• _ACTIVITY_: Through the last line of the entries, please copy every line exactly, starting with the one that contains "(335, 203) = (542, 183): pink".

■ ■ ■ ■ ■

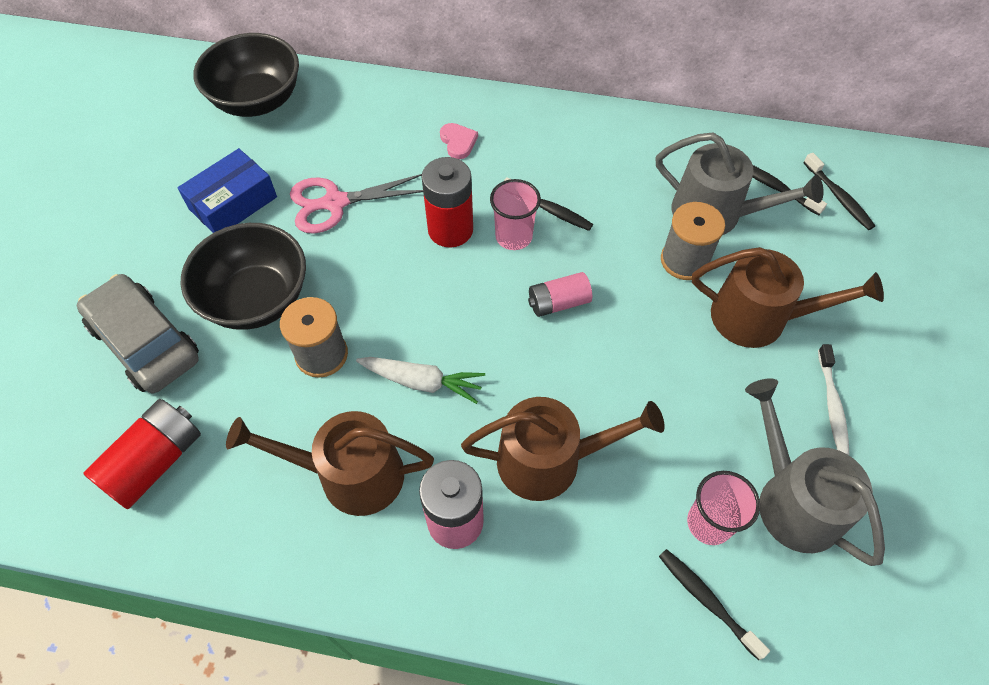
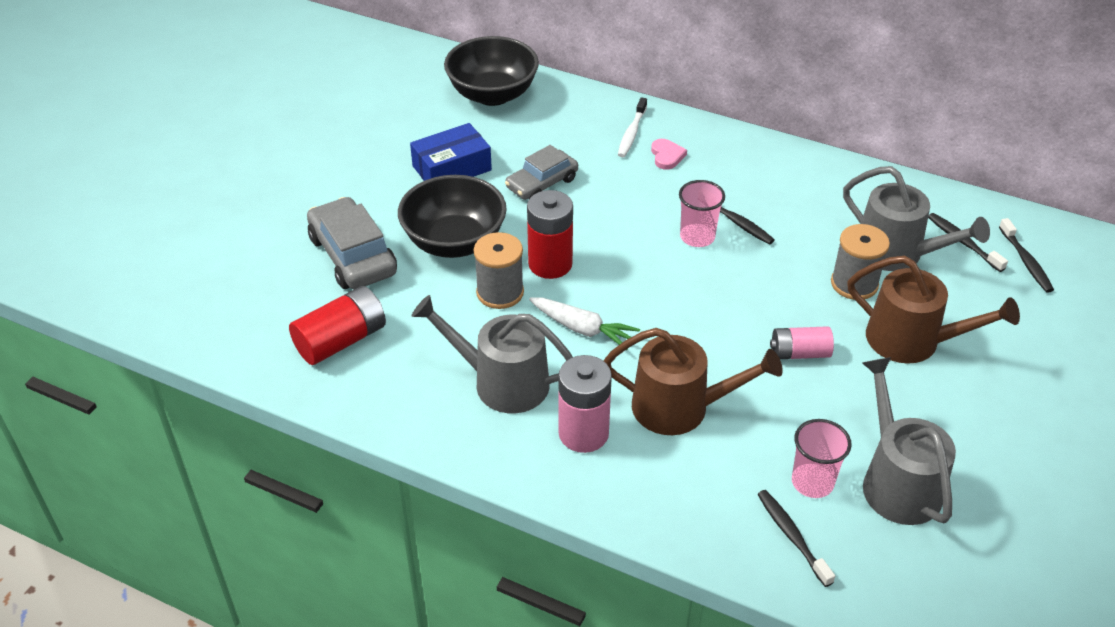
camera: 15 degrees right, 15 degrees down
(335, 203) = (542, 183): pink scissors -> grey car
(351, 475) = (502, 382): brown watering can -> grey watering can
(450, 229) = (640, 221): red battery -> red battery (550, 264)
(558, 302) = (723, 294): pink battery -> pink battery (799, 353)
(832, 405) = (960, 420): white toothbrush -> white toothbrush (631, 133)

■ ■ ■ ■ ■

• _ANSWER TO THIS PROBLEM_:
(335, 203) = (542, 183): pink scissors -> grey car
(351, 475) = (502, 382): brown watering can -> grey watering can
(450, 229) = (640, 221): red battery -> red battery (550, 264)
(558, 302) = (723, 294): pink battery -> pink battery (799, 353)
(832, 405) = (960, 420): white toothbrush -> white toothbrush (631, 133)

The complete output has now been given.